- To do -
Please give again, exactly and only, the stretch of lines from the one containing "R4: 430 (NET10, NET26) -> 5.6k (NET10, NET26)" to the end of the entries below.

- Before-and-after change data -
- - - -

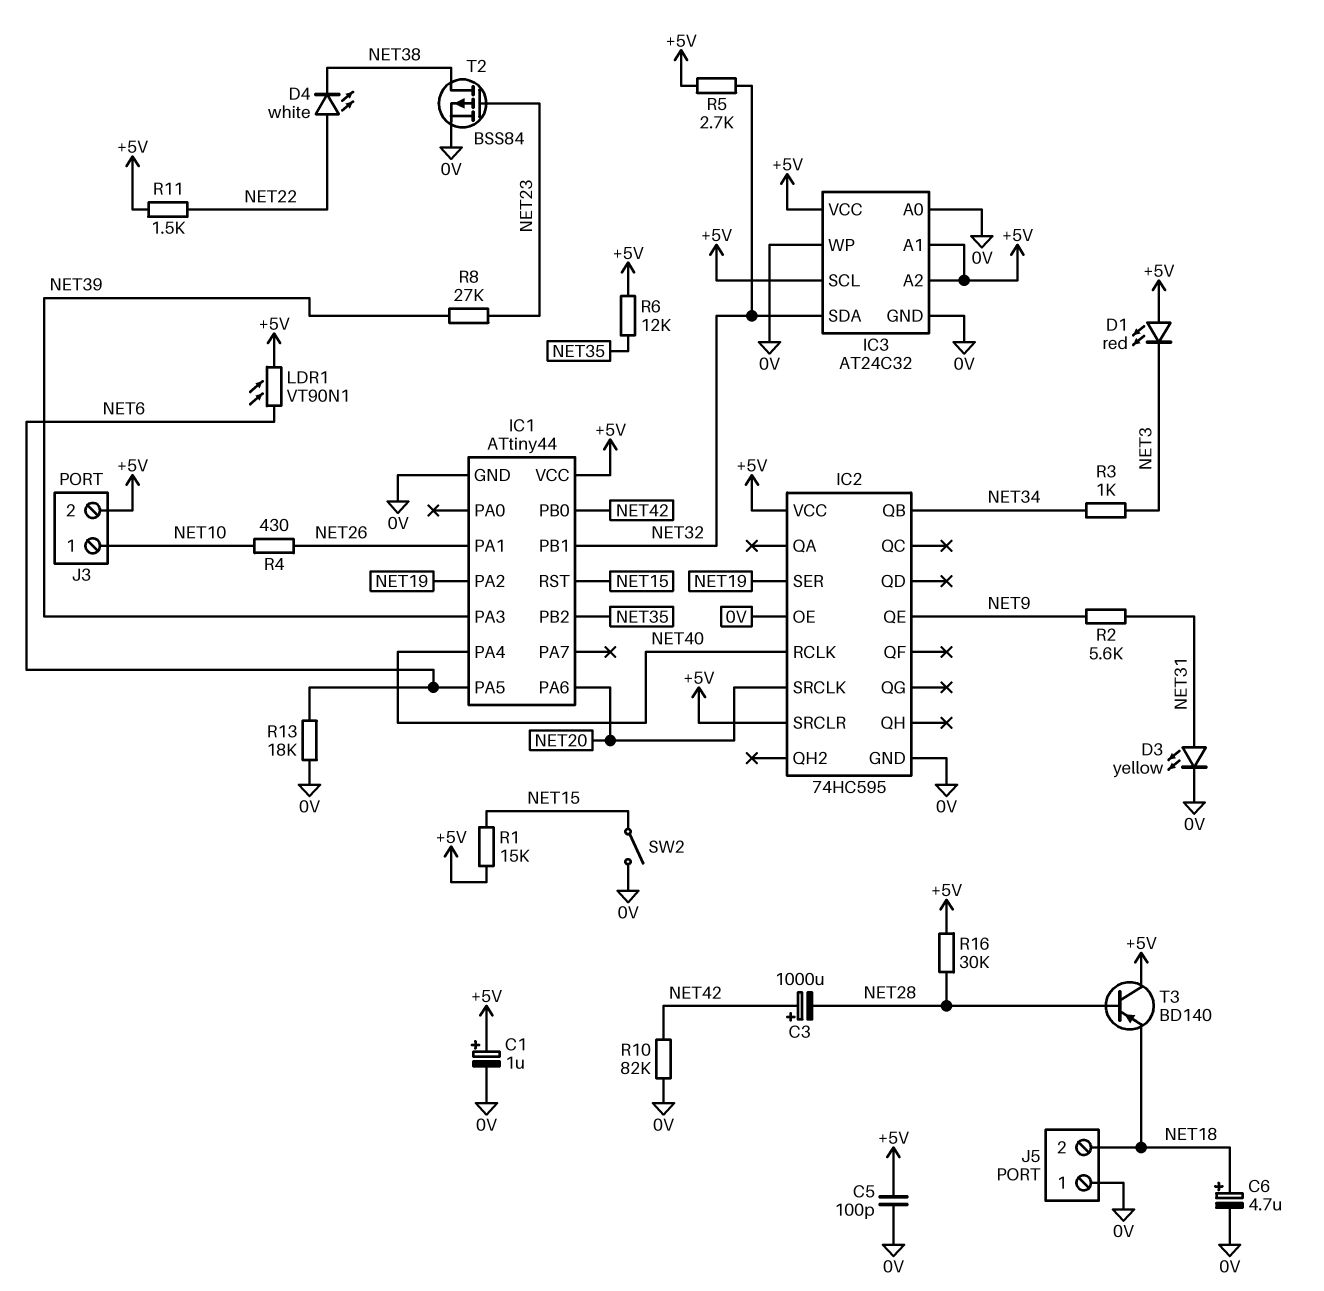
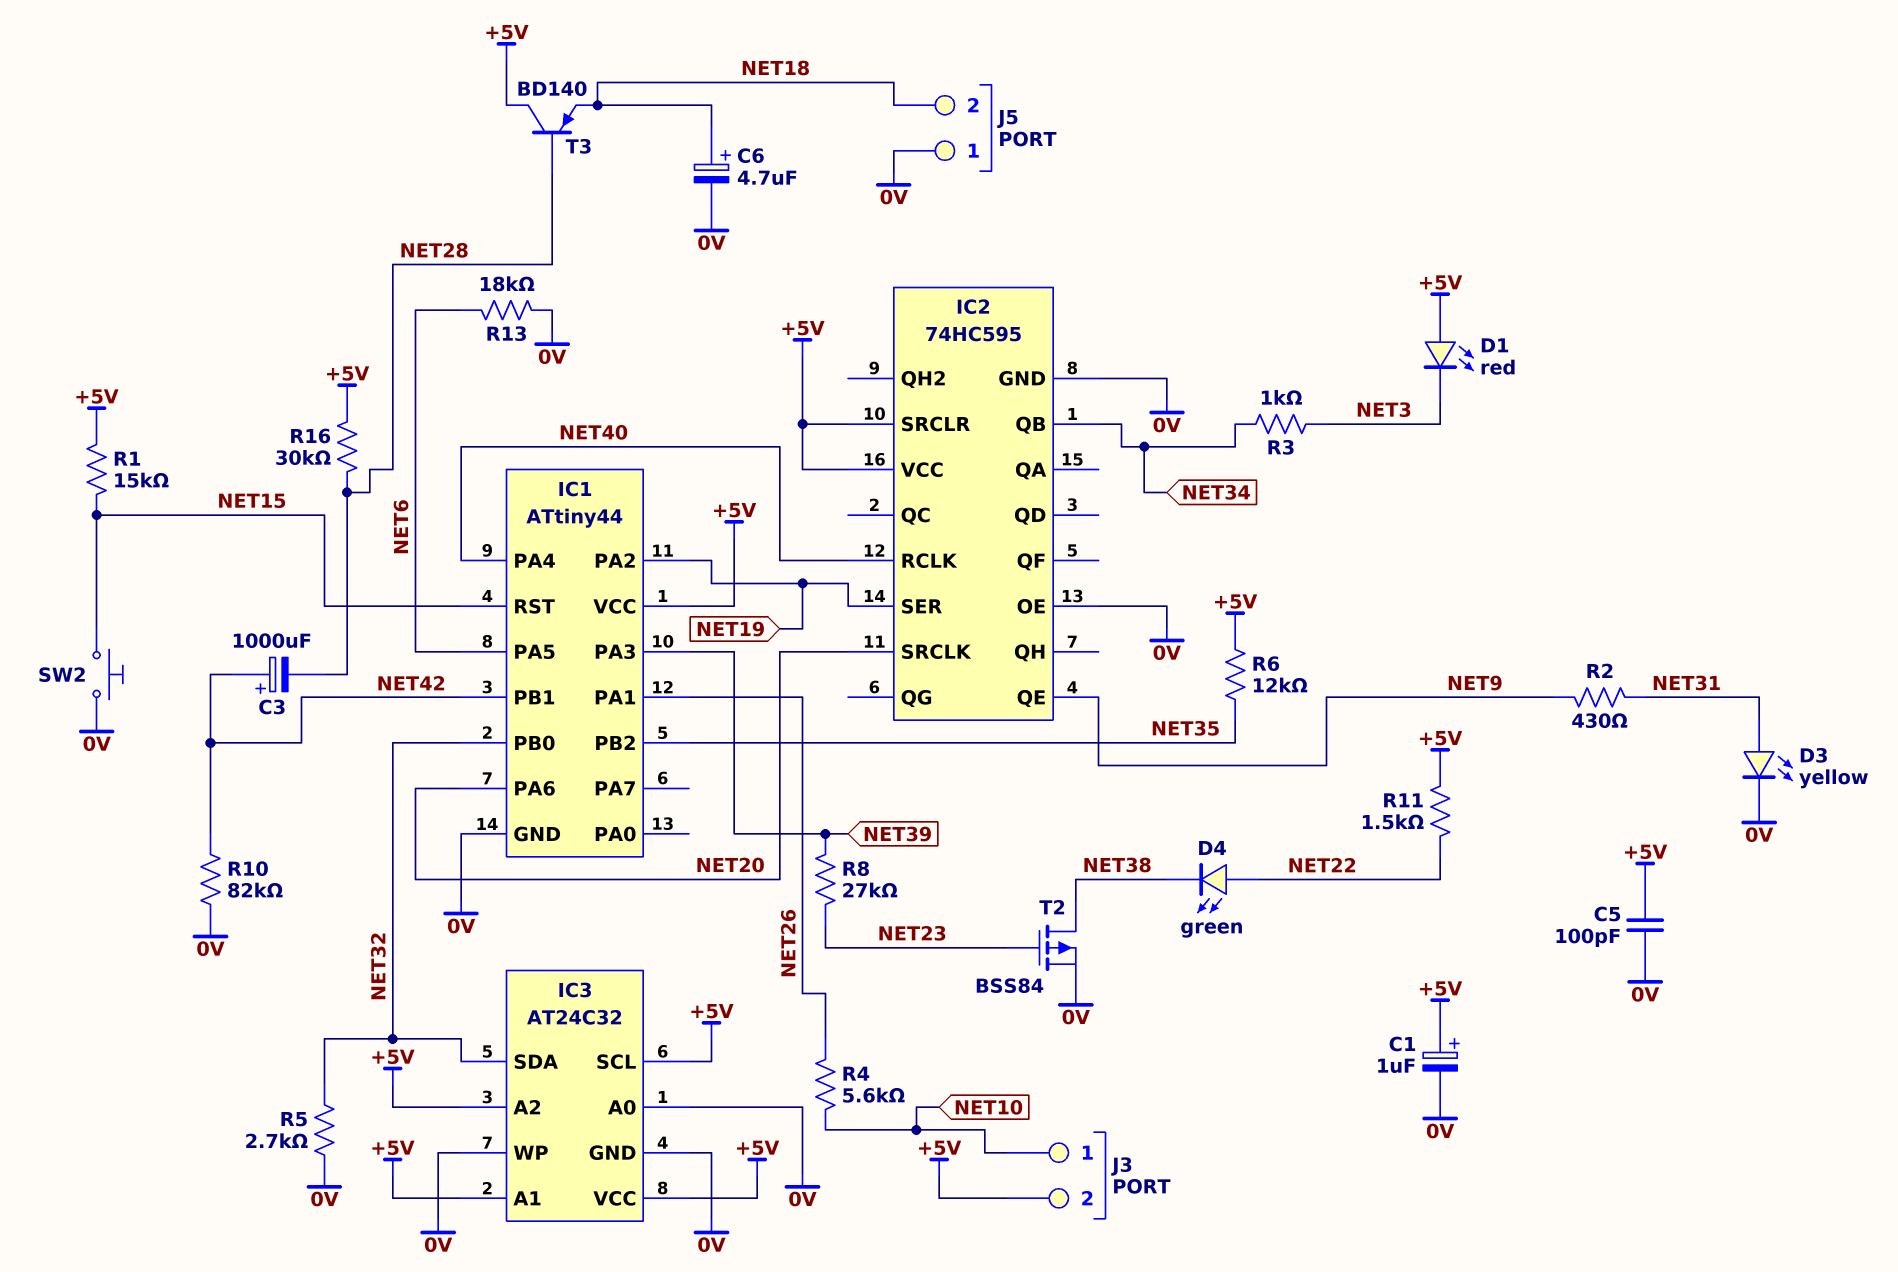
D4: LED white (A NET22, K NET38) -> LED green (A NET22, K NET38)
IC1 pin PB0: NET42 -> NET32
IC1 pin PB1: NET32 -> NET42
LDR1: VT90N1 (+5V, NET6) -> none
R2: 5.6k (NET9, NET31) -> 430 (NET9, NET31)
R4: 430 (NET10, NET26) -> 5.6k (NET10, NET26)
R5: 2.7k (+5V, NET32) -> 2.7k (0V, NET32)
SW2: switch (0V, NET15) -> button (0V, NET15)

- - - -

- Response -
R4: 430 (NET10, NET26) -> 5.6k (NET10, NET26)
R5: 2.7k (+5V, NET32) -> 2.7k (0V, NET32)
SW2: switch (0V, NET15) -> button (0V, NET15)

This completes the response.